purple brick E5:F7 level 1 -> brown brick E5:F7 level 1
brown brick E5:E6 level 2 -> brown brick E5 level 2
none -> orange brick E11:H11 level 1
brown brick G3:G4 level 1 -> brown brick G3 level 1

-------------------------

Each line from the one that contains "brown brick E5:E6" through the last line of the listing above should be written out exactly, and no other line.

# Answer for this exercise:
brown brick E5:E6 level 2 -> brown brick E5 level 2
none -> orange brick E11:H11 level 1
brown brick G3:G4 level 1 -> brown brick G3 level 1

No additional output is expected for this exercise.